### DIRECTIONS FOR THIS TASK
Look through the entries below and show every line containing the word "none".
** Opening EXCERPTED DATA block **
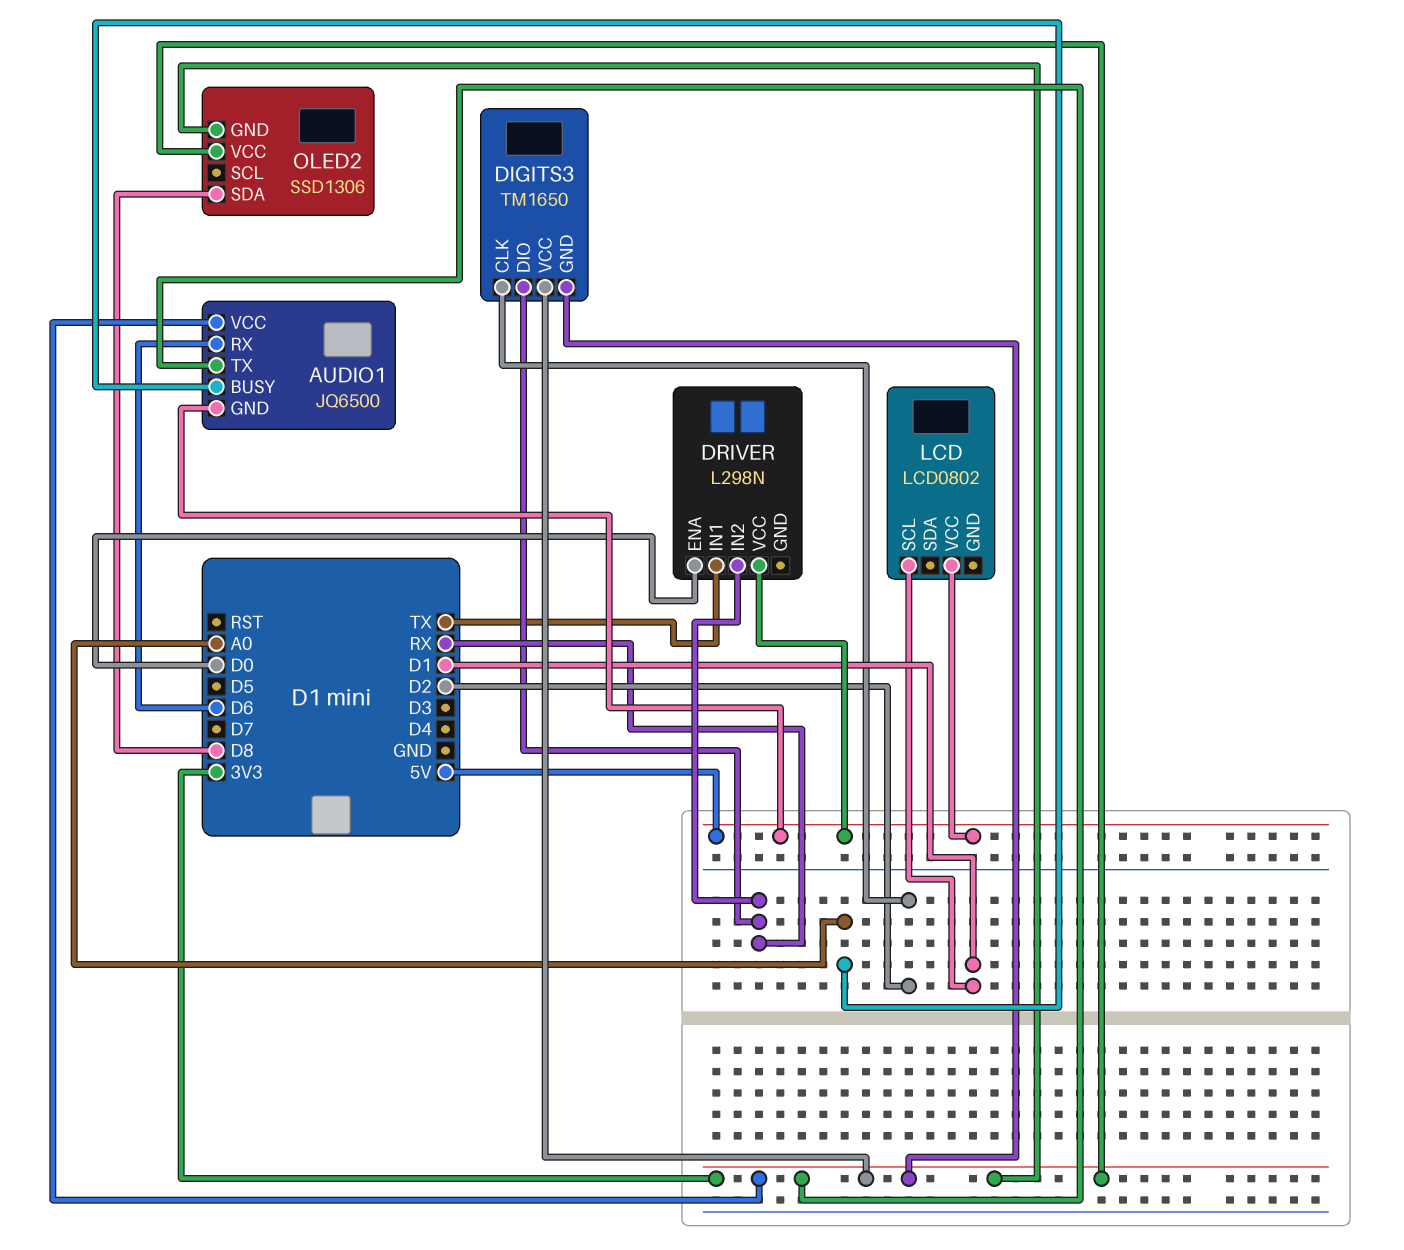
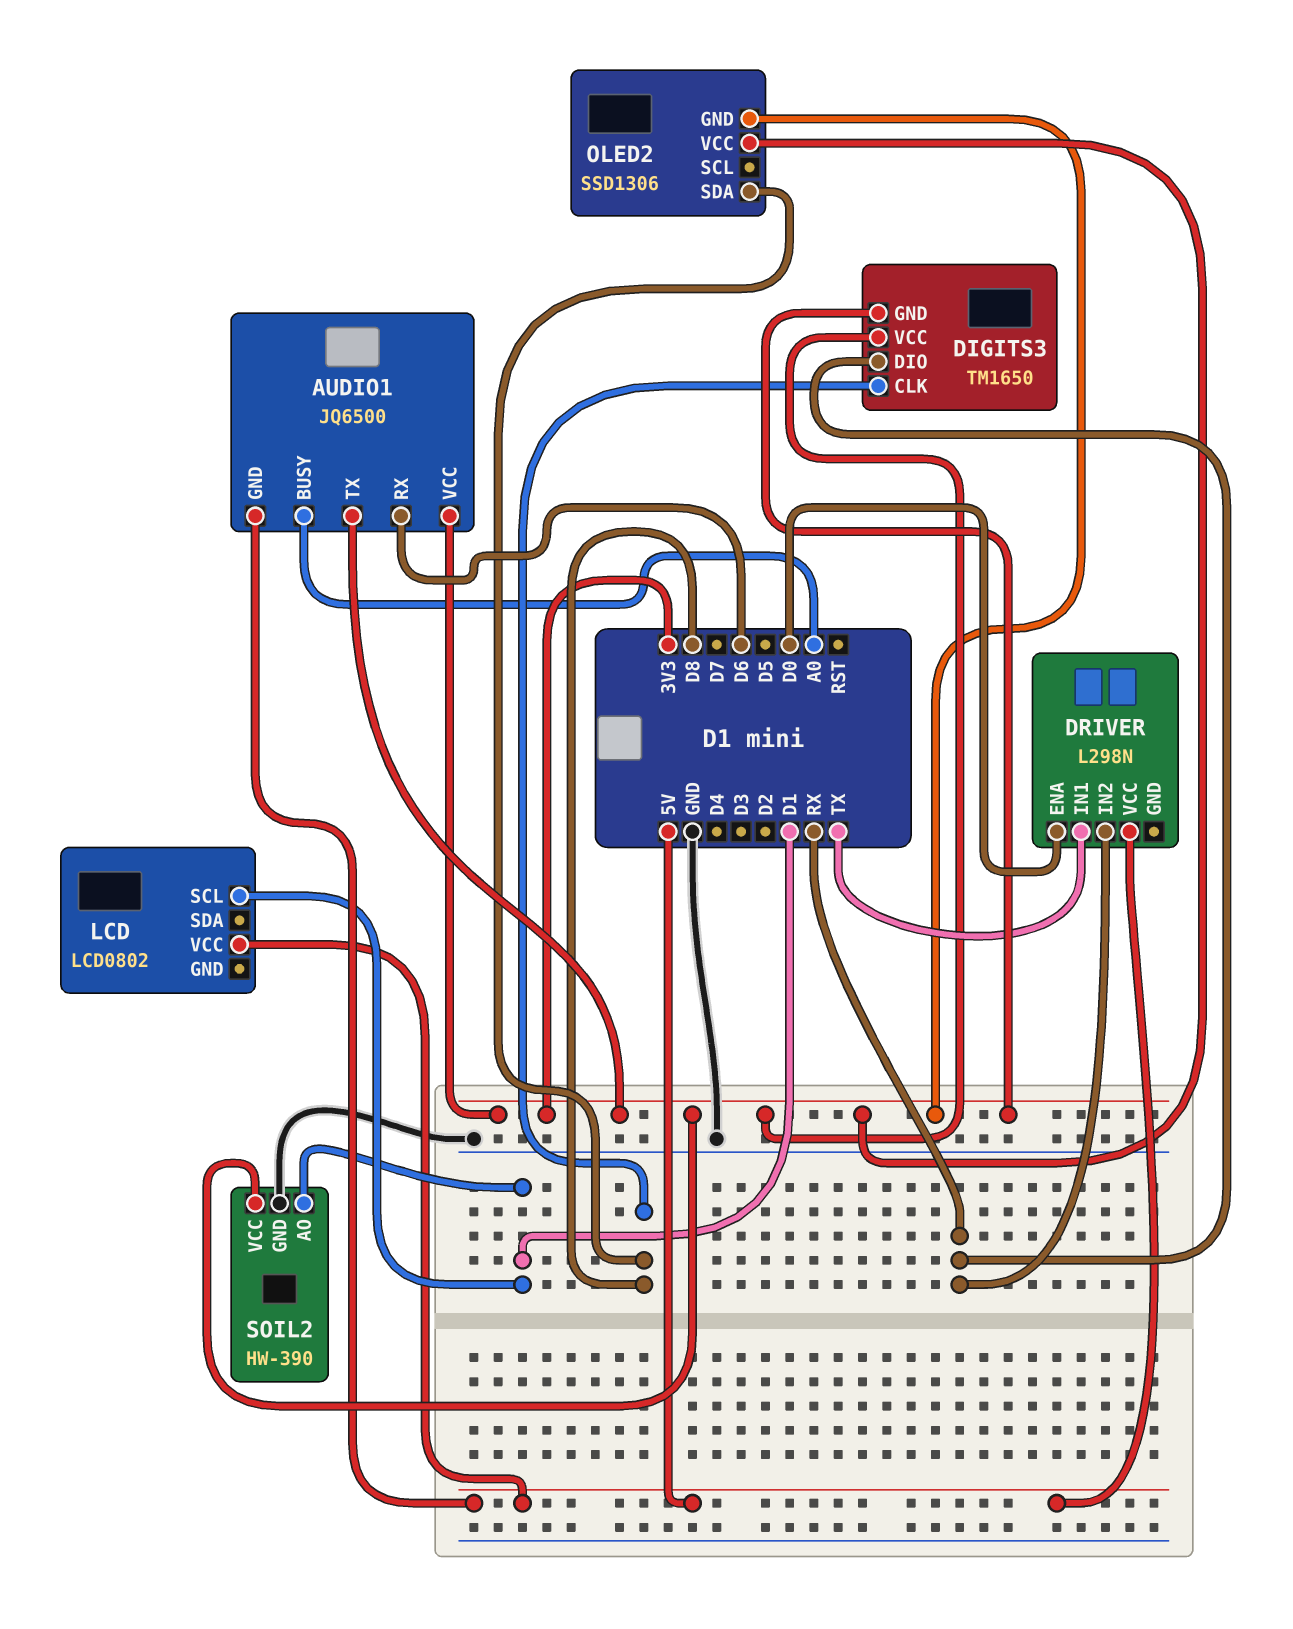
DIGITS3 pin CLK: D2 -> D8
SOIL2: none -> HW-390
SOIL2 pin AO: none -> D1
SOIL2 pin GND: none -> GND
SOIL2 pin VCC: none -> 3V3

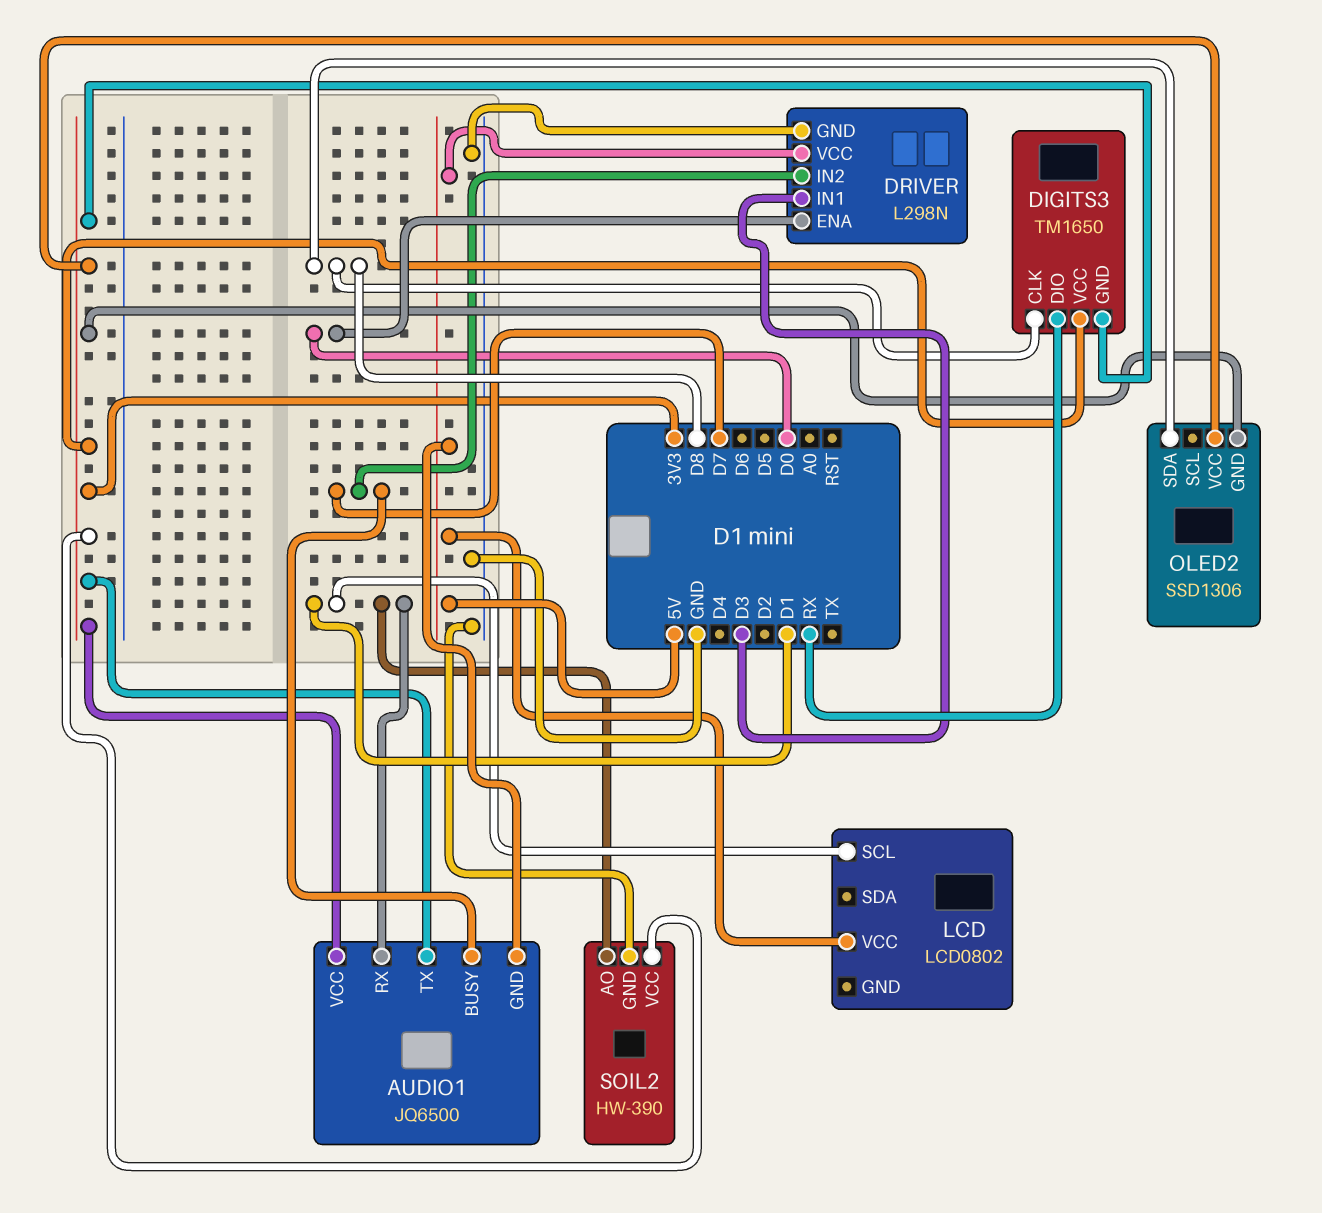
AUDIO1 pin BUSY: A0 -> D7
AUDIO1 pin RX: D6 -> D1
DRIVER pin GND: none -> GND
DRIVER pin IN1: TX -> D3
DRIVER pin IN2: RX -> D7

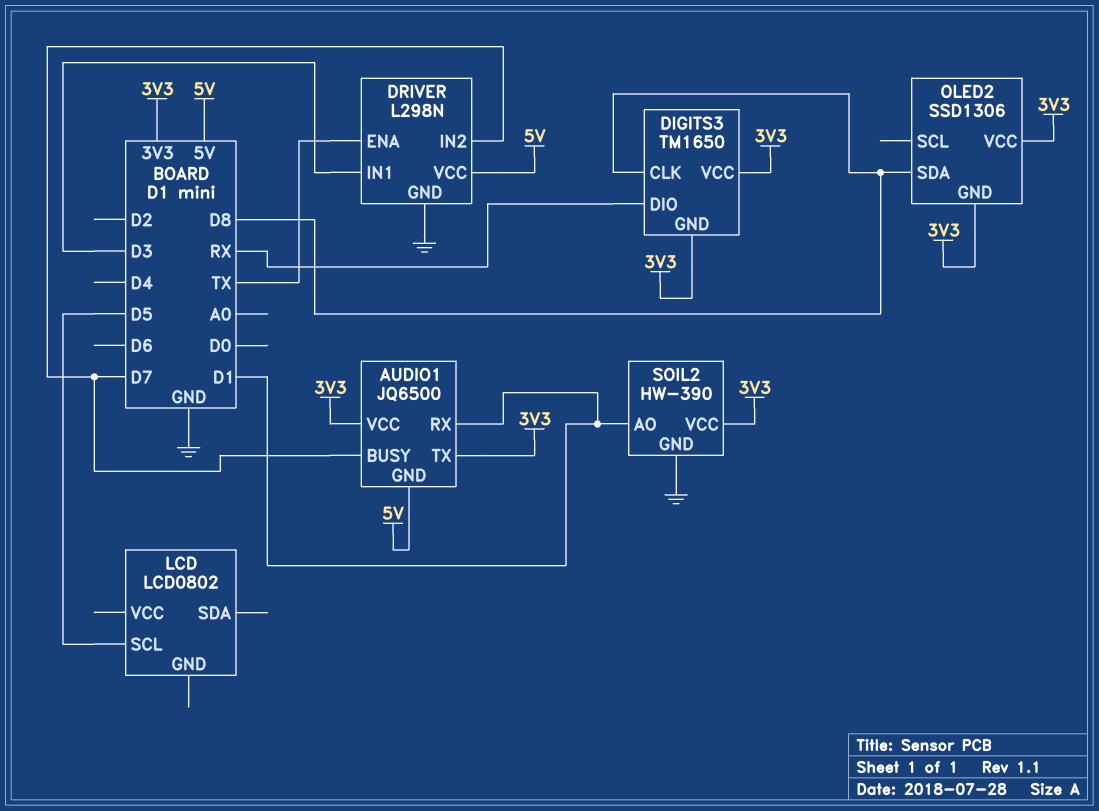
DRIVER pin ENA: D0 -> TX
LCD pin SCL: D1 -> D5
LCD pin VCC: 5V -> none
** Closing EXCERPTED DATA block **
### RESPONSE BELOW
SOIL2: none -> HW-390
SOIL2 pin AO: none -> D1
SOIL2 pin GND: none -> GND
SOIL2 pin VCC: none -> 3V3
DRIVER pin GND: none -> GND
LCD pin VCC: 5V -> none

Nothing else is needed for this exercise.